Records from a data source:
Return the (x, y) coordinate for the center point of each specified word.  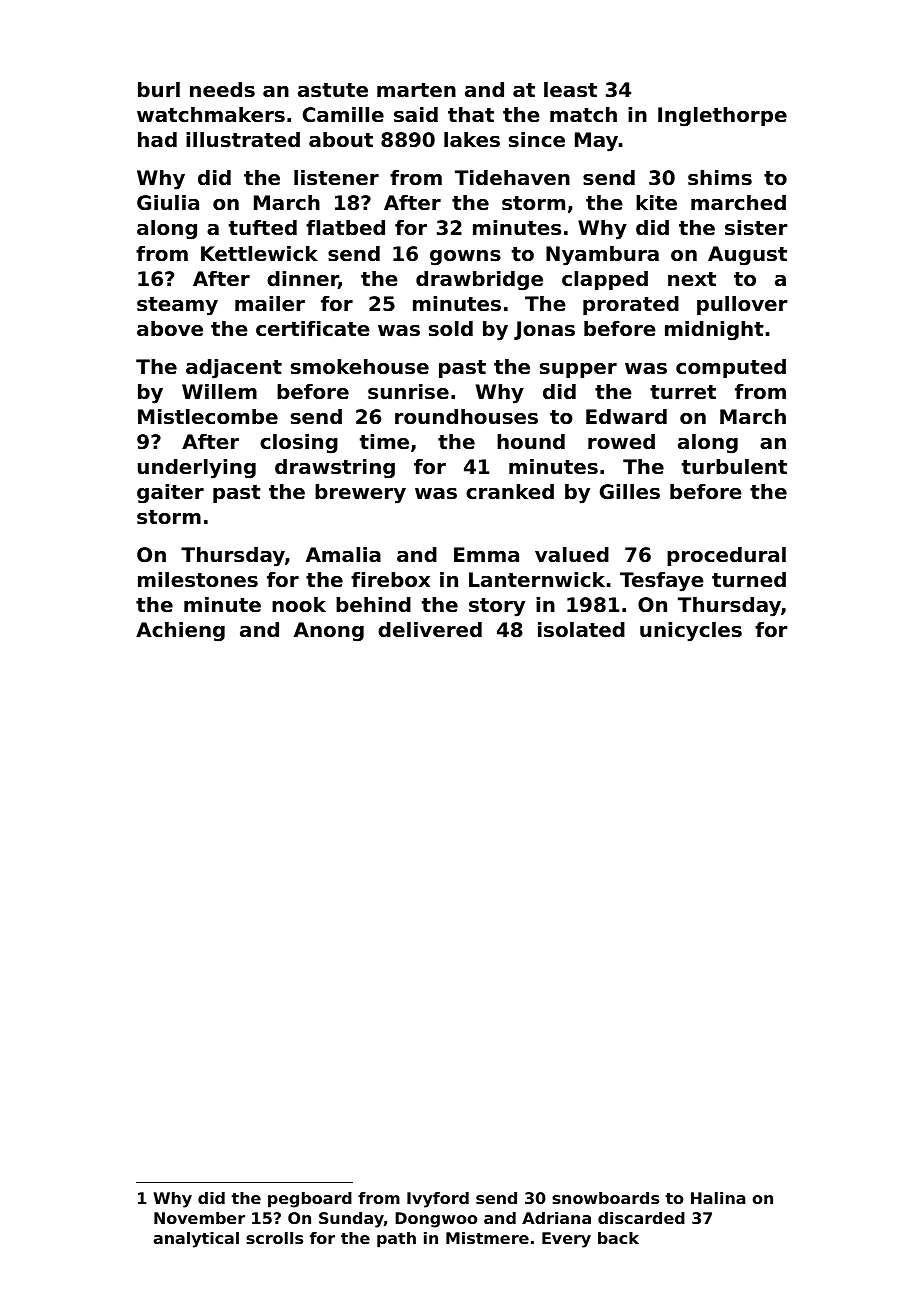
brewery (360, 494)
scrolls (274, 1238)
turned (749, 580)
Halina (718, 1198)
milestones (198, 580)
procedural (726, 556)
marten (416, 90)
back (618, 1238)
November (199, 1218)
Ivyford (438, 1200)
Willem (219, 392)
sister (756, 228)
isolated (581, 630)
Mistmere (487, 1238)
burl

» Task description
Reproduce verbatim the rows above, beginning with the line that contains "milestones (198, 580)" and ending with the last row, both included.

» Written response
milestones (198, 580)
procedural (726, 556)
marten (416, 90)
back (618, 1238)
November (199, 1218)
Ivyford (438, 1200)
Willem (219, 392)
sister (756, 228)
isolated (581, 630)
Mistmere (487, 1238)
burl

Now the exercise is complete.